**Object change listings**.
================================

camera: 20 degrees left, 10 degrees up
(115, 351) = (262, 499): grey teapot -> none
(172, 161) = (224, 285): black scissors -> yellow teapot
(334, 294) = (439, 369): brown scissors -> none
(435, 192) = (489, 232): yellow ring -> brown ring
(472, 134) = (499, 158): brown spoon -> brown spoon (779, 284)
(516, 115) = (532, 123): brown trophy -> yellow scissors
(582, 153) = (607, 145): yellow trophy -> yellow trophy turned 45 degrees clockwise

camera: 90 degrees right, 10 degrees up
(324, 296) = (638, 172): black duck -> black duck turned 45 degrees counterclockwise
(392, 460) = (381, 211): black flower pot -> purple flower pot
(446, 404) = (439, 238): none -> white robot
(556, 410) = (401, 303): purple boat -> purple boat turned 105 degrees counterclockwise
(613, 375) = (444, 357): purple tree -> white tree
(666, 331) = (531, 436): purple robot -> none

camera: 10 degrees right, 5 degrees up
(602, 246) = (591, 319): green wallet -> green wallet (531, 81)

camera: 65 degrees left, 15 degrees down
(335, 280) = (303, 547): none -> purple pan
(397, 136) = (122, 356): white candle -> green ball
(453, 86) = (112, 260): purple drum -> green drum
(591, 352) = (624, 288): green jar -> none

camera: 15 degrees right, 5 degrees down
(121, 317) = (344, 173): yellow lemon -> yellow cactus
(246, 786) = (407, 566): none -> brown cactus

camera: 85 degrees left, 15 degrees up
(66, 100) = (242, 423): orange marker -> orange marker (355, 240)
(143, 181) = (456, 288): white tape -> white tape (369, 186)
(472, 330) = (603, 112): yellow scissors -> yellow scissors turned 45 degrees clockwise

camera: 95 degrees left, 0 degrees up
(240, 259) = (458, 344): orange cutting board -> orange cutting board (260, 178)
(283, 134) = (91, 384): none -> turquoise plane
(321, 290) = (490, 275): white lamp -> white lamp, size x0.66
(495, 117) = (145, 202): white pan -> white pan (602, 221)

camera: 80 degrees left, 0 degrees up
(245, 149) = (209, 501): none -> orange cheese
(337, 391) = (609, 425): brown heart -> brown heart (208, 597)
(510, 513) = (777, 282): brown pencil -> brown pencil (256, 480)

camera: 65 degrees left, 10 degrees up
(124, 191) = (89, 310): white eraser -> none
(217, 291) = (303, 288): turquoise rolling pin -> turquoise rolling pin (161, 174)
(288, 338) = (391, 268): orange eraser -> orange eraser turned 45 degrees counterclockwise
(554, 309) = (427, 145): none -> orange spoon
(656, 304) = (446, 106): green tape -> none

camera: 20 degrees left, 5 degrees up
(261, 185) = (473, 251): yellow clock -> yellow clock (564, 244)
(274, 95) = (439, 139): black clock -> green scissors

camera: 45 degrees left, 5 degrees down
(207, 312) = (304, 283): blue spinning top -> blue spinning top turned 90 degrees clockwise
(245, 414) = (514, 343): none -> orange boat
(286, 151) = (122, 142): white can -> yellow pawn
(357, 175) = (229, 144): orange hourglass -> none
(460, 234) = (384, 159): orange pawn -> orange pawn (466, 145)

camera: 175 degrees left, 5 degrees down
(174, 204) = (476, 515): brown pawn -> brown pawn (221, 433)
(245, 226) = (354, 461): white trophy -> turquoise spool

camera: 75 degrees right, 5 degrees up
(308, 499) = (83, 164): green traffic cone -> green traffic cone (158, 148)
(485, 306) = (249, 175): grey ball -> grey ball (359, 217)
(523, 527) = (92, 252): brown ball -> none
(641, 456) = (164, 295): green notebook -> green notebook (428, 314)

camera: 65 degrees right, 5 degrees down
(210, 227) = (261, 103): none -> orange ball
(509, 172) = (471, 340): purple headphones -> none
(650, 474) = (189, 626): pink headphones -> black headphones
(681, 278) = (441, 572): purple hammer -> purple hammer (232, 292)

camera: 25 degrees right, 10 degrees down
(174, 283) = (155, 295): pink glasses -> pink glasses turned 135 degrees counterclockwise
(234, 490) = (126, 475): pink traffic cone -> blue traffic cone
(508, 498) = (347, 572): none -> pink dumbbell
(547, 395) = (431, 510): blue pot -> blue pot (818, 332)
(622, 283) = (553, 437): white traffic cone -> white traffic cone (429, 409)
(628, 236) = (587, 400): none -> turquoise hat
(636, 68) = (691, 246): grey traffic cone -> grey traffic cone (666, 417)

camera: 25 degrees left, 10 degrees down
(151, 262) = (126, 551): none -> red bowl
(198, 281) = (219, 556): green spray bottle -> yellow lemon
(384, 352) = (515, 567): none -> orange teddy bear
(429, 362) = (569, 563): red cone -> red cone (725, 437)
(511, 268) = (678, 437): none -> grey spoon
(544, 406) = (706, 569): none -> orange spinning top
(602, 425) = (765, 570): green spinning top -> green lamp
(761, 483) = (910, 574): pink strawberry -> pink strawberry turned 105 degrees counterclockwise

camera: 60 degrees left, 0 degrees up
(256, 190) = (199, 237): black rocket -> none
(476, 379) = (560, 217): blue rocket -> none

================================

**EXERCISE PROMPT**.
Of the lines in the data above, some may include the word "right"; state how many, with no added words.

**RESPONSE**.
6